**Task to complete:**
Below is a block of entries; repeat all of it exactly but omit the pictures.

[Listed entries]

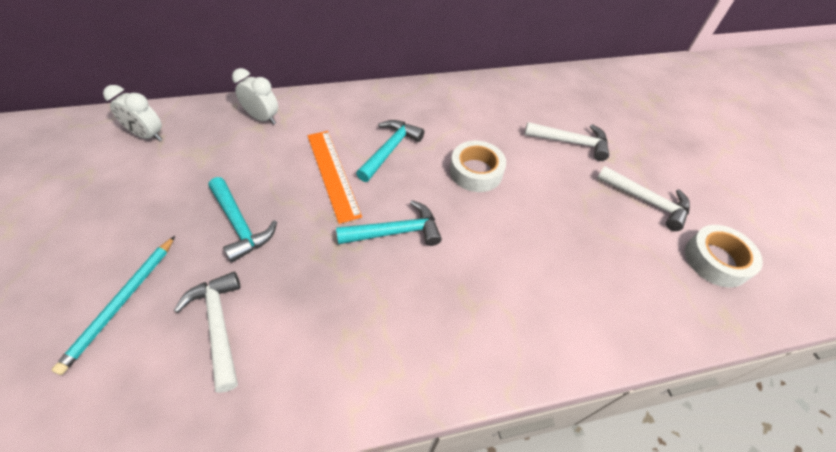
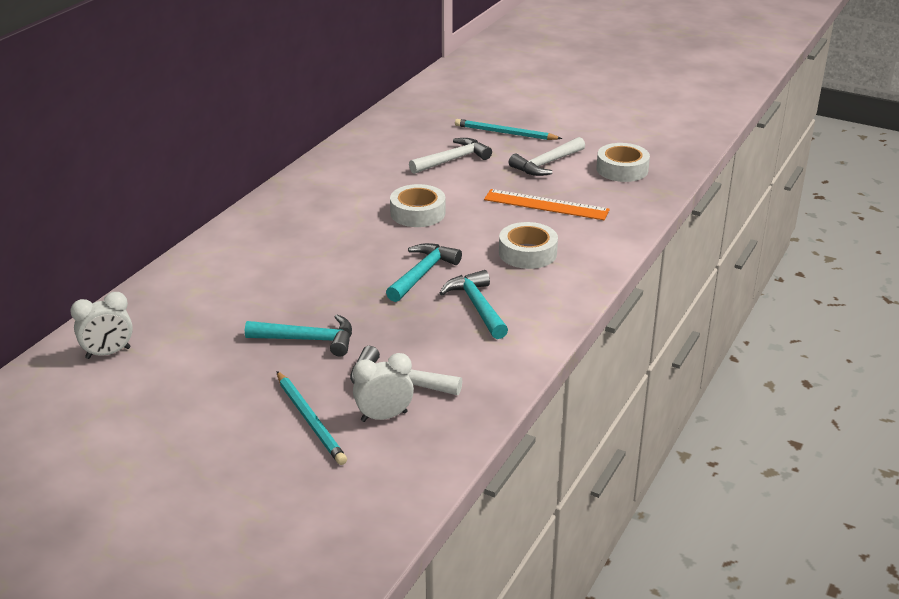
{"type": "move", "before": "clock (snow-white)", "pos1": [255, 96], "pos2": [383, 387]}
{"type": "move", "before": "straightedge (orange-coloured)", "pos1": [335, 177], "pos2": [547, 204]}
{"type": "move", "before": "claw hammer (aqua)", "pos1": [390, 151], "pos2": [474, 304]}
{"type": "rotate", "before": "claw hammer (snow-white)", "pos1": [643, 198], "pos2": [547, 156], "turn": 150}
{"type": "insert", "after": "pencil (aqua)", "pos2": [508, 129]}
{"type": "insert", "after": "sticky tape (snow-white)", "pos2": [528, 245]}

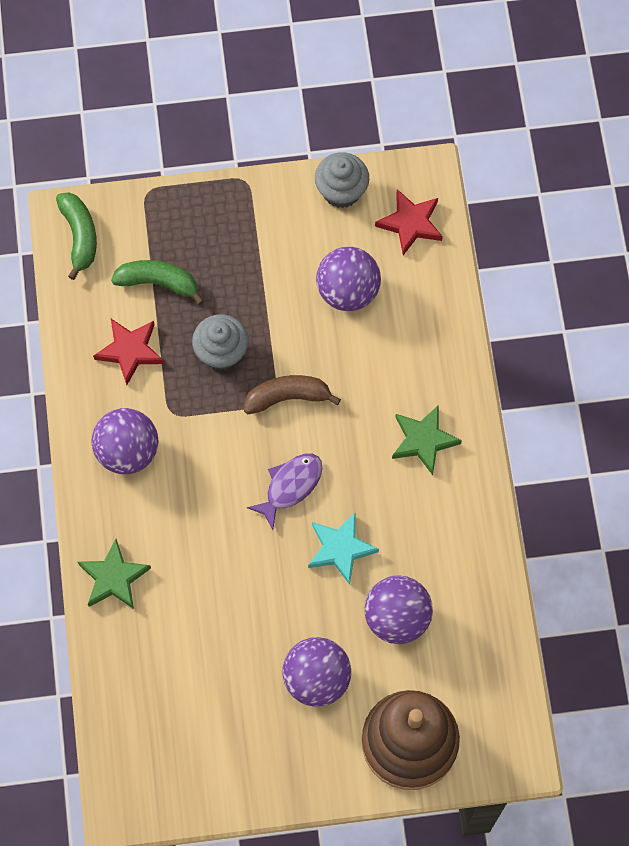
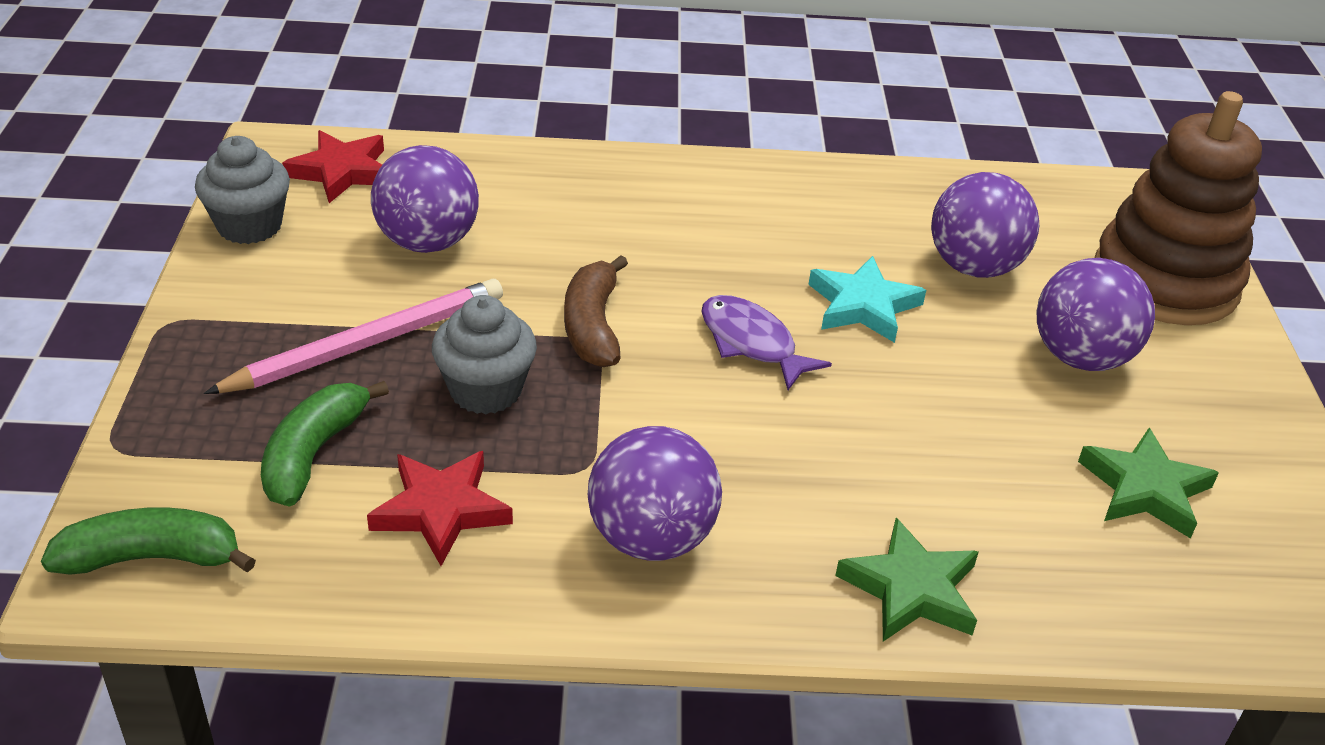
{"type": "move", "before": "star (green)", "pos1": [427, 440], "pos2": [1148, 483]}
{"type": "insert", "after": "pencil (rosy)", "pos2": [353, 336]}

[/Listed entries]

**Expected answer:**
{"type": "move", "before": "clock (snow-white)", "pos1": [255, 96], "pos2": [383, 387]}
{"type": "move", "before": "straightedge (orange-coloured)", "pos1": [335, 177], "pos2": [547, 204]}
{"type": "move", "before": "claw hammer (aqua)", "pos1": [390, 151], "pos2": [474, 304]}
{"type": "rotate", "before": "claw hammer (snow-white)", "pos1": [643, 198], "pos2": [547, 156], "turn": 150}
{"type": "insert", "after": "pencil (aqua)", "pos2": [508, 129]}
{"type": "insert", "after": "sticky tape (snow-white)", "pos2": [528, 245]}

{"type": "move", "before": "star (green)", "pos1": [427, 440], "pos2": [1148, 483]}
{"type": "insert", "after": "pencil (rosy)", "pos2": [353, 336]}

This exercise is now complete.